# DATA BLOCK
☆ ☆ ☆ ☆

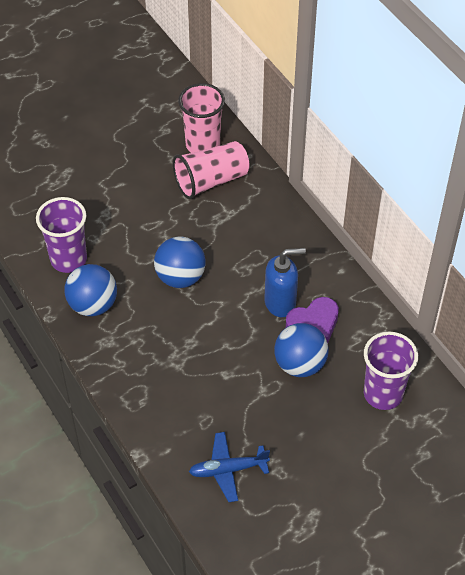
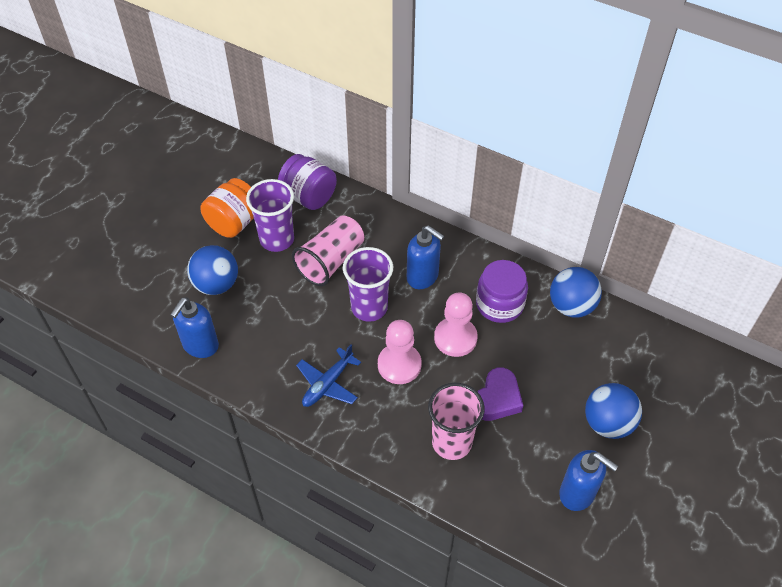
blue soap dispenser: 1 -> 3
orange jar: 0 -> 1
pink pawn: 0 -> 2
purple jar: 0 -> 2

☆ ☆ ☆ ☆

# EXERCISE
Retype the listing above exactly. Pictures are not part of the copy.

# TASK OUTPUT
blue soap dispenser: 1 -> 3
orange jar: 0 -> 1
pink pawn: 0 -> 2
purple jar: 0 -> 2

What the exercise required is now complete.